What you will do: Starting at the top of the entries below, set down every line exactly, please, until you reach the line with "P3 pin 1: NET11 -> NET27", which is included too.

Working data:
___
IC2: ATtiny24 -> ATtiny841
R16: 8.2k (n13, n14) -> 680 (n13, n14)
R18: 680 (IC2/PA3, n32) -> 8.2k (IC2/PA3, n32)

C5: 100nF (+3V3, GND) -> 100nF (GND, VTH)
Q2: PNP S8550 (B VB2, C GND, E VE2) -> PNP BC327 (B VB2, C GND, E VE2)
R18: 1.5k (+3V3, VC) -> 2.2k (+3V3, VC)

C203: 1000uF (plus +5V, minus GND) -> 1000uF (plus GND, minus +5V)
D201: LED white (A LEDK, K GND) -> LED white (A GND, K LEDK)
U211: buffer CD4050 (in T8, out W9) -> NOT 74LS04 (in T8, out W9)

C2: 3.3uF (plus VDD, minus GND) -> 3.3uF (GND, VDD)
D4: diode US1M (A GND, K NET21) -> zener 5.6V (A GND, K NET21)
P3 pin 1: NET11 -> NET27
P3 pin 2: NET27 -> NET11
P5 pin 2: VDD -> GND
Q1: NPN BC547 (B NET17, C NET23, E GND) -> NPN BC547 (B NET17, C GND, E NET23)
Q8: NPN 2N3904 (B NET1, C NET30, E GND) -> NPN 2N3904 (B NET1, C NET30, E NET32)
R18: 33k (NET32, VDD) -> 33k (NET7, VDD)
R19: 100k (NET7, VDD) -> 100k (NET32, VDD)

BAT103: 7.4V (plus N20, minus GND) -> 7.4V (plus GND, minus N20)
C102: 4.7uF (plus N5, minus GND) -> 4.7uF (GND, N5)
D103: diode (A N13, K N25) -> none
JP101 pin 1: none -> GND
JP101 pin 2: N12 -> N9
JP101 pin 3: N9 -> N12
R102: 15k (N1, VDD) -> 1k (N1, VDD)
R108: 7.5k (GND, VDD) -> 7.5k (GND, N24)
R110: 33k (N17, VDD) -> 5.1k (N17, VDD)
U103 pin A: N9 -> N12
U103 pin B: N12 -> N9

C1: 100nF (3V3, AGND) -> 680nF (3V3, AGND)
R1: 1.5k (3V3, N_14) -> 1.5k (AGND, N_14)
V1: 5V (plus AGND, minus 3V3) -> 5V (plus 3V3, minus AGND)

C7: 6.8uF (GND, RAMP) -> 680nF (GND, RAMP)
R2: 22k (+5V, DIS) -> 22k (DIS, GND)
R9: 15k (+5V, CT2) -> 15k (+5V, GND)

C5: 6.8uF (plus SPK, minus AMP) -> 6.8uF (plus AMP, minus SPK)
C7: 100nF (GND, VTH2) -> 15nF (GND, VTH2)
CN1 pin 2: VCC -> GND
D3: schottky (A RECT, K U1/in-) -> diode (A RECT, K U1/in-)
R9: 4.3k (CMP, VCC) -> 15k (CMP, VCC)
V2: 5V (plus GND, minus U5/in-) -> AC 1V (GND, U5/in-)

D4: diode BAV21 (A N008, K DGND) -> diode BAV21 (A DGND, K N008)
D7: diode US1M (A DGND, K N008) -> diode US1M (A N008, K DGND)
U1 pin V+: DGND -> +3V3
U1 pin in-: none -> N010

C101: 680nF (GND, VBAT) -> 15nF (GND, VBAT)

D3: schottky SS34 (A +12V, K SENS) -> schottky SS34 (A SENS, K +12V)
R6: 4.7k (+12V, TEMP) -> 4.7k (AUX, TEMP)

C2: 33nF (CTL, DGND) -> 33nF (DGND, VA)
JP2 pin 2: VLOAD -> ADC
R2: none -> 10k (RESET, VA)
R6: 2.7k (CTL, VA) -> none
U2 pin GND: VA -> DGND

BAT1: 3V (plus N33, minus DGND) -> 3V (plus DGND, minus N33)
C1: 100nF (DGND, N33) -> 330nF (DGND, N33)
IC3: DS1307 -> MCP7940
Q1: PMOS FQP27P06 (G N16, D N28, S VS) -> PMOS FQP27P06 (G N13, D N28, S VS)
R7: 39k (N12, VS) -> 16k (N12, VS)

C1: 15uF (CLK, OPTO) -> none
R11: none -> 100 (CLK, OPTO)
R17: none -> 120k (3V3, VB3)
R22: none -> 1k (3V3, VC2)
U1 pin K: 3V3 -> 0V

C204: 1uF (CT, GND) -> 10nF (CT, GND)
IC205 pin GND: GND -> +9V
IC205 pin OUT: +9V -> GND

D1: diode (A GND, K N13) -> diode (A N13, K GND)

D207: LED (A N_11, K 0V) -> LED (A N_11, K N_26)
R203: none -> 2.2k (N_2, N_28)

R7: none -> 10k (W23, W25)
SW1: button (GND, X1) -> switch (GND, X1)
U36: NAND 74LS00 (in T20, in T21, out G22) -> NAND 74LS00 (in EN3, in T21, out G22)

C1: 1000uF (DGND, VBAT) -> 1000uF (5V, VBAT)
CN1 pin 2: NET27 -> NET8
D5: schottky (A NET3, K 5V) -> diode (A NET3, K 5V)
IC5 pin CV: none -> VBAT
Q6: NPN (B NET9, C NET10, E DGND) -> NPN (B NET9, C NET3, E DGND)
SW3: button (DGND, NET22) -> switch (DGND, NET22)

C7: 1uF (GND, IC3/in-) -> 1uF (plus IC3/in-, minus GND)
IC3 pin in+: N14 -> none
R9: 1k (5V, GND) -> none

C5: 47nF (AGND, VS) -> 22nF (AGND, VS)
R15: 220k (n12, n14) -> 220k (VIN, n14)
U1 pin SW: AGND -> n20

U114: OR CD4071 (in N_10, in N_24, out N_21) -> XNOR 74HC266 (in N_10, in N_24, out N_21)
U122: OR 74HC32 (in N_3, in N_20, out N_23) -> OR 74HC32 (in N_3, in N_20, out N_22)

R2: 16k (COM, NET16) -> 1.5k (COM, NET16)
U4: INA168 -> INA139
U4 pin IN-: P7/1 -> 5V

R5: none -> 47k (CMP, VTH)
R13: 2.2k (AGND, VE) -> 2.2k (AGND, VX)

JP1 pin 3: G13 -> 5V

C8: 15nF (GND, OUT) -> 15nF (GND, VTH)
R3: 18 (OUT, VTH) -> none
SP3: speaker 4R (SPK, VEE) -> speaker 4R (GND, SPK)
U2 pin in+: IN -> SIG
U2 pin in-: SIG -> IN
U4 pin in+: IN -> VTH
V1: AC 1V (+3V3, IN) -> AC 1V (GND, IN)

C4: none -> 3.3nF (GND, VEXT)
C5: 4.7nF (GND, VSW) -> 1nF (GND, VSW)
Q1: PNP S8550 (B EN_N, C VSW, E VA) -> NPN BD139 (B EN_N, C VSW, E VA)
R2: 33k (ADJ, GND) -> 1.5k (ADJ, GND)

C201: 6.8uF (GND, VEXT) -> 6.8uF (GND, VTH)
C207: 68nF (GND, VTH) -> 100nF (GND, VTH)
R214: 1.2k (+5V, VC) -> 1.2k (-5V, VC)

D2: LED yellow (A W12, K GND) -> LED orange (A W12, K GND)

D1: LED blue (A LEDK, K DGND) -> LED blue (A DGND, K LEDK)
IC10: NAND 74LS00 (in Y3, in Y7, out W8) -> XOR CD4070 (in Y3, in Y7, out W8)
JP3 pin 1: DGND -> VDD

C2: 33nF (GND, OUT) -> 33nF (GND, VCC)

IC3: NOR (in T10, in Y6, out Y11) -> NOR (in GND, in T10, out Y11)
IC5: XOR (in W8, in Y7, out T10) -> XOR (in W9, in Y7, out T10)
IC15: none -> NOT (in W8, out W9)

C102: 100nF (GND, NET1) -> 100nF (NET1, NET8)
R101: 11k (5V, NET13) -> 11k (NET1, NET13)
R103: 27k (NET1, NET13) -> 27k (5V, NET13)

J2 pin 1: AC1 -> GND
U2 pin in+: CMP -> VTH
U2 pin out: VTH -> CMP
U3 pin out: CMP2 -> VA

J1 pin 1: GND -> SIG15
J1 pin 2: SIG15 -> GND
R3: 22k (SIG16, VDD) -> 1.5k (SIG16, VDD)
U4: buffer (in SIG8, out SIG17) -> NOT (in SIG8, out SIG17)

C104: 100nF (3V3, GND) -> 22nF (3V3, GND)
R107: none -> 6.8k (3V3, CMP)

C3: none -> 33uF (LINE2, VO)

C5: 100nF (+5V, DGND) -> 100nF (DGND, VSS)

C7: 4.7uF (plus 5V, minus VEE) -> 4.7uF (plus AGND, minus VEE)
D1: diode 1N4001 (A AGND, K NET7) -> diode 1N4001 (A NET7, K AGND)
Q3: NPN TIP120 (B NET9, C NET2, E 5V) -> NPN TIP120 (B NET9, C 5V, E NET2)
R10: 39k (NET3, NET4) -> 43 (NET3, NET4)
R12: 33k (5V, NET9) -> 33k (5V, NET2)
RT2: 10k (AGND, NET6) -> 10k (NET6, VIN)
___
Exercise result:
IC2: ATtiny24 -> ATtiny841
R16: 8.2k (n13, n14) -> 680 (n13, n14)
R18: 680 (IC2/PA3, n32) -> 8.2k (IC2/PA3, n32)

C5: 100nF (+3V3, GND) -> 100nF (GND, VTH)
Q2: PNP S8550 (B VB2, C GND, E VE2) -> PNP BC327 (B VB2, C GND, E VE2)
R18: 1.5k (+3V3, VC) -> 2.2k (+3V3, VC)

C203: 1000uF (plus +5V, minus GND) -> 1000uF (plus GND, minus +5V)
D201: LED white (A LEDK, K GND) -> LED white (A GND, K LEDK)
U211: buffer CD4050 (in T8, out W9) -> NOT 74LS04 (in T8, out W9)

C2: 3.3uF (plus VDD, minus GND) -> 3.3uF (GND, VDD)
D4: diode US1M (A GND, K NET21) -> zener 5.6V (A GND, K NET21)
P3 pin 1: NET11 -> NET27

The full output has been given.